**Record set**
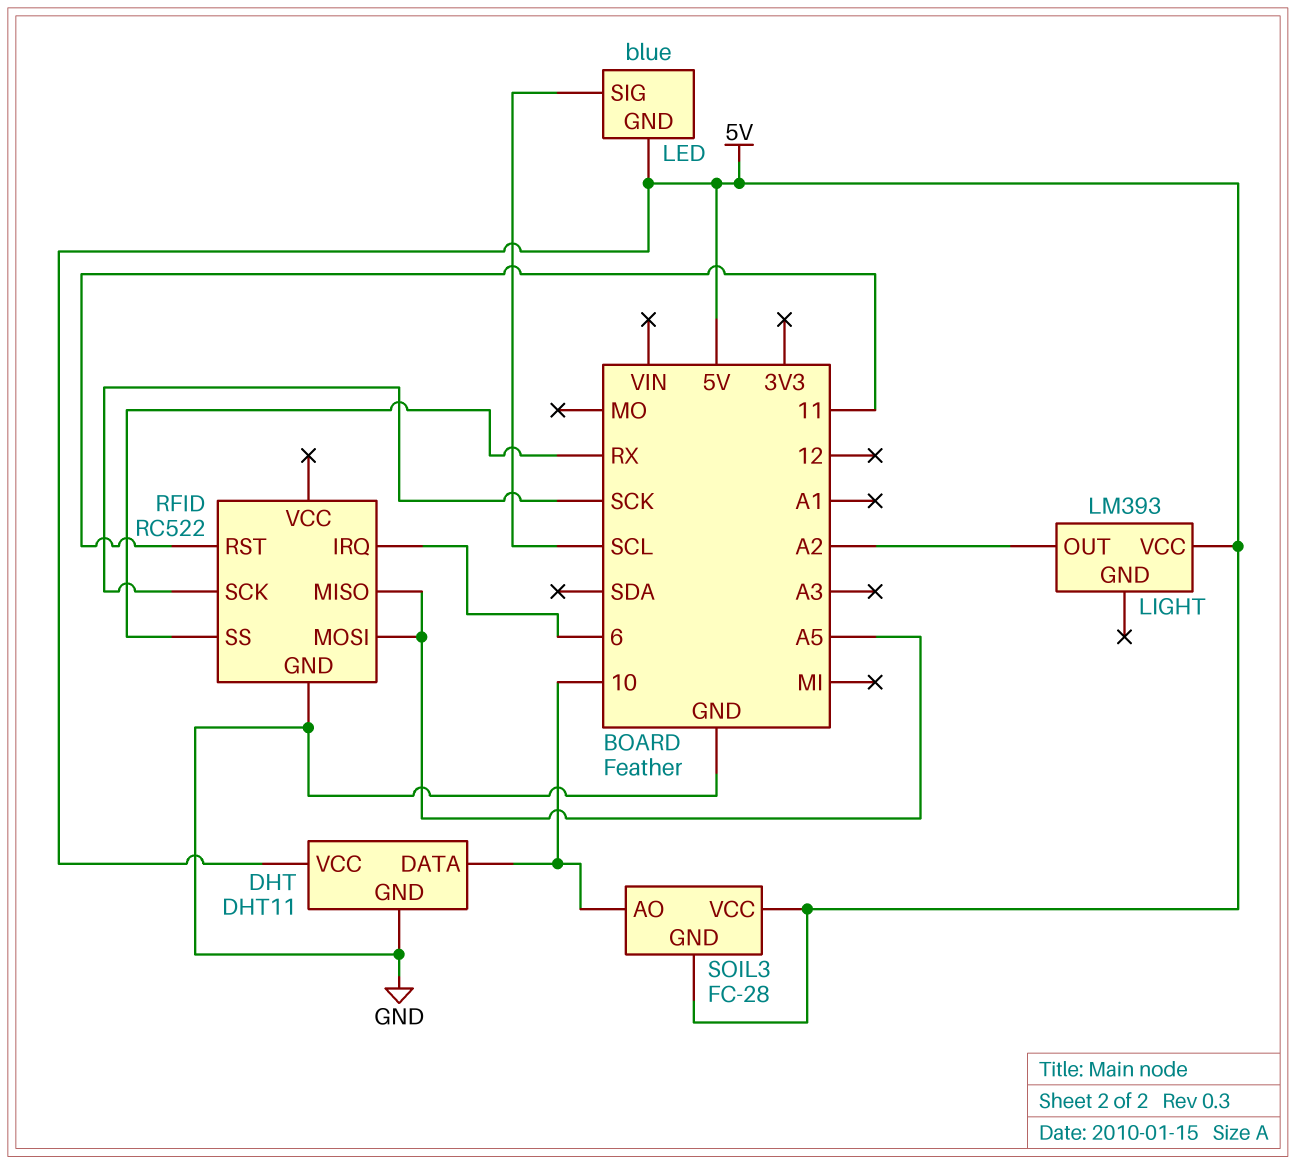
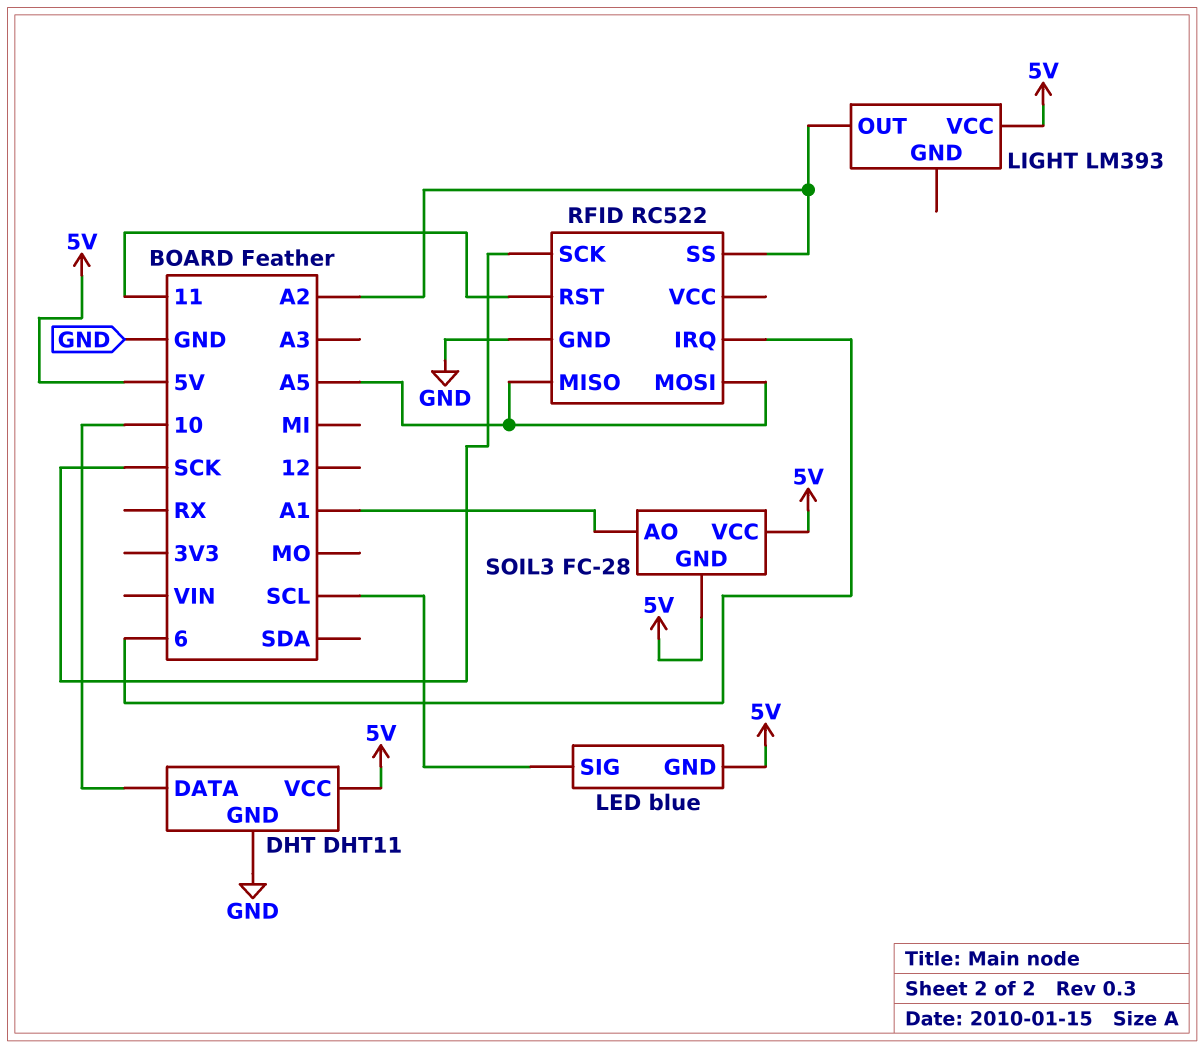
RFID pin SS: RX -> A2
SOIL3 pin AO: 10 -> A1

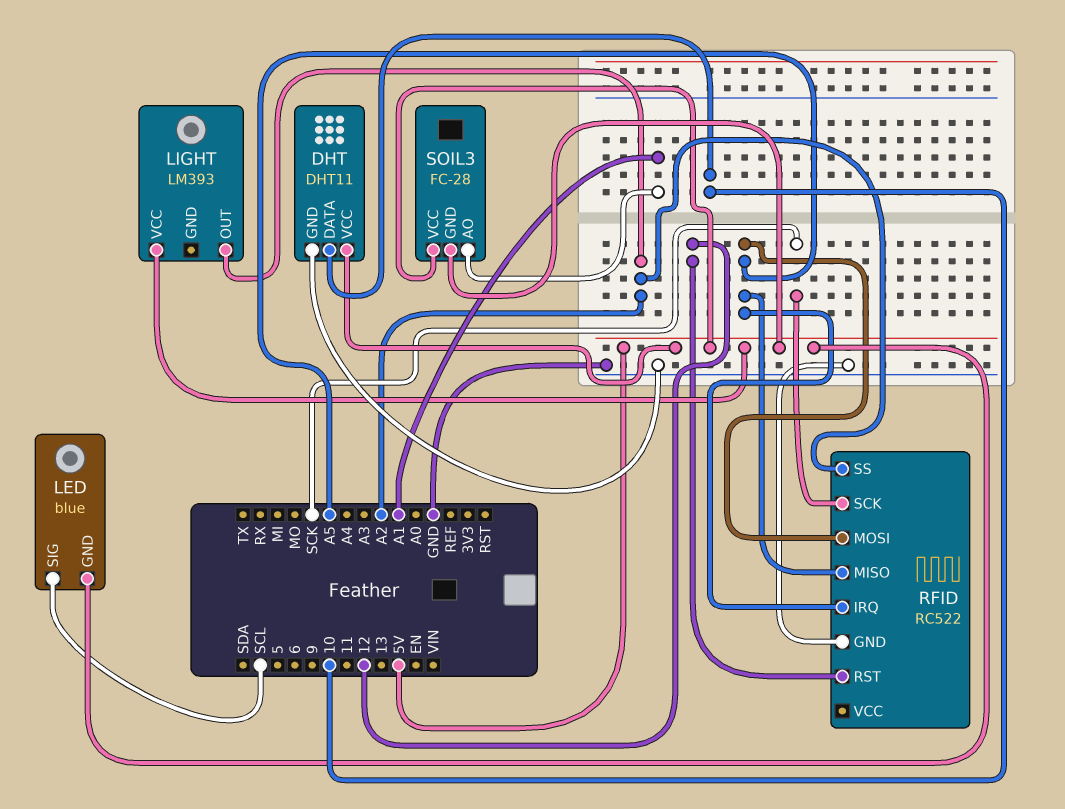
RFID pin IRQ: 6 -> A5
RFID pin RST: 11 -> 12

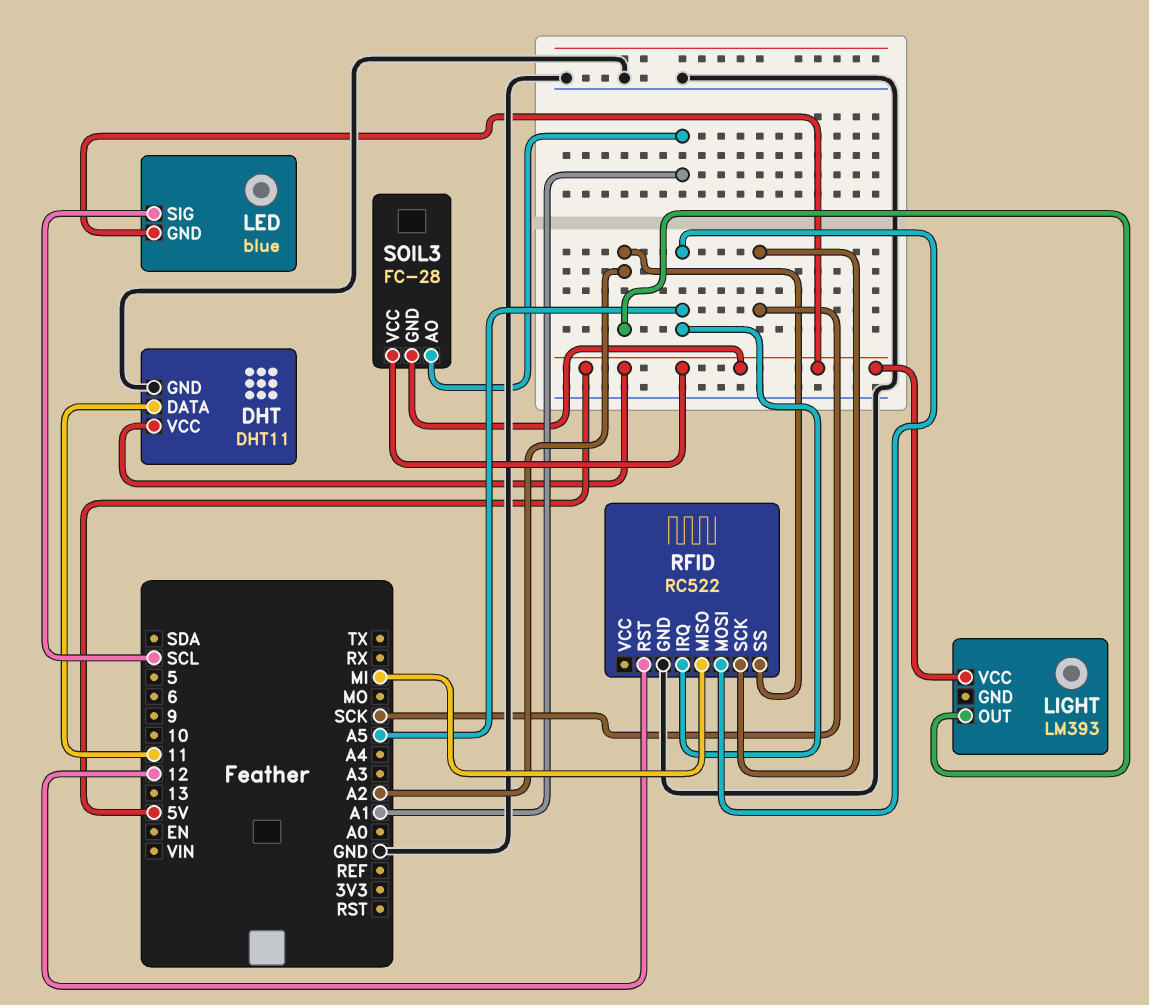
DHT pin DATA: 10 -> 11
RFID pin MISO: A5 -> MI

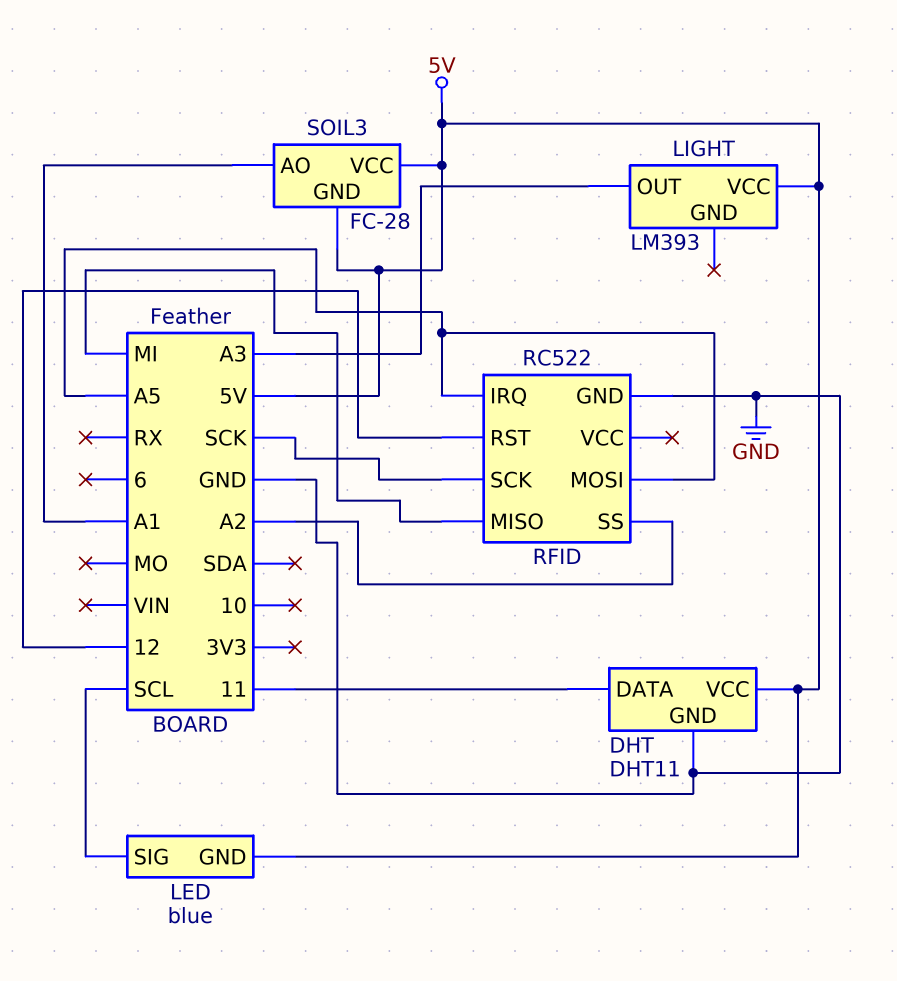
LIGHT pin OUT: A2 -> A3

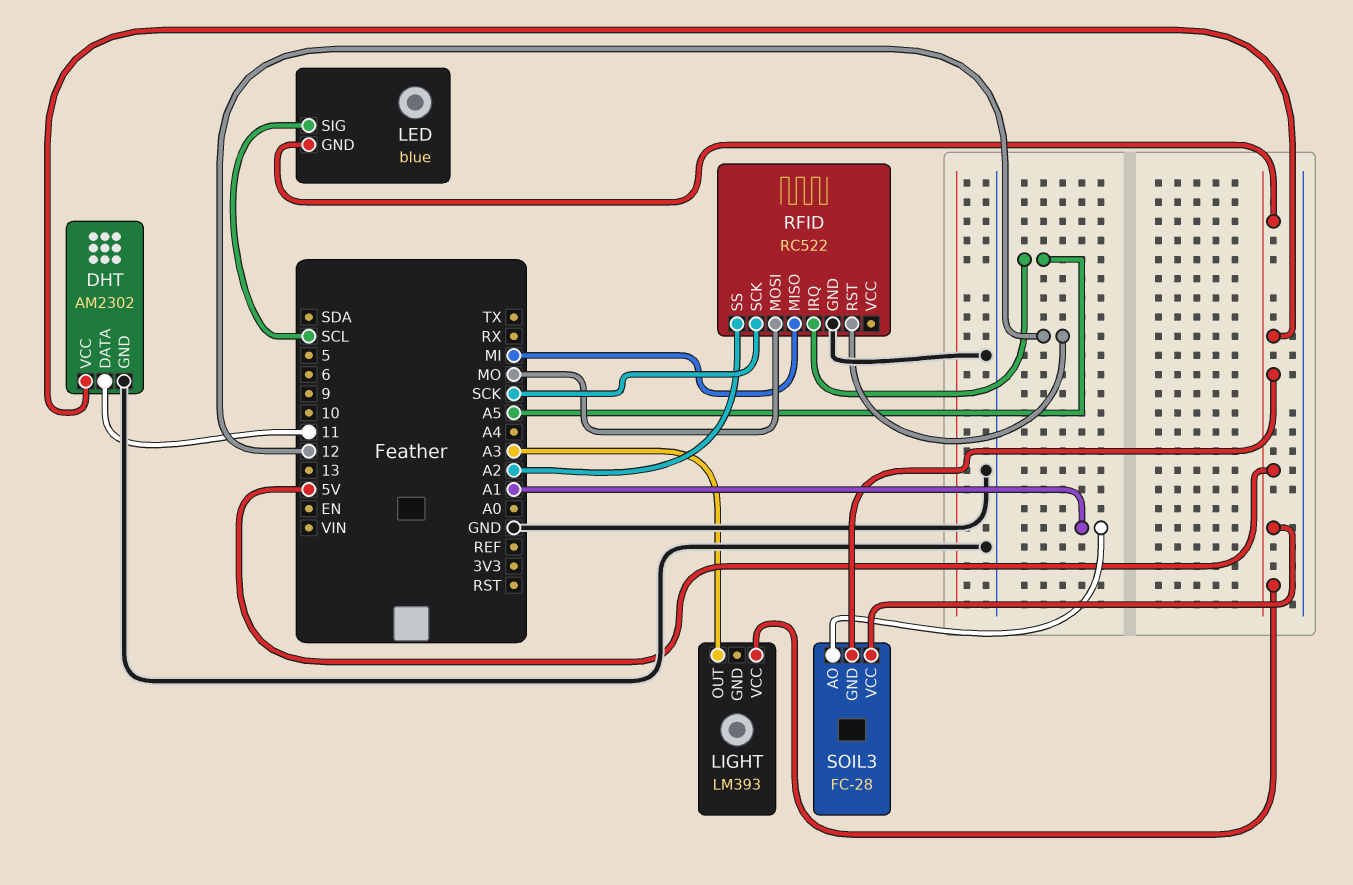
DHT: DHT11 -> AM2302
RFID pin MOSI: A5 -> MO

**Task item**
Your task is to copy exactly the lines from the line containing "SOIL3 pin AO: 10 -> A1" through the final line of the listing above and to omit every picture.

**Task result**
SOIL3 pin AO: 10 -> A1

RFID pin IRQ: 6 -> A5
RFID pin RST: 11 -> 12

DHT pin DATA: 10 -> 11
RFID pin MISO: A5 -> MI

LIGHT pin OUT: A2 -> A3

DHT: DHT11 -> AM2302
RFID pin MOSI: A5 -> MO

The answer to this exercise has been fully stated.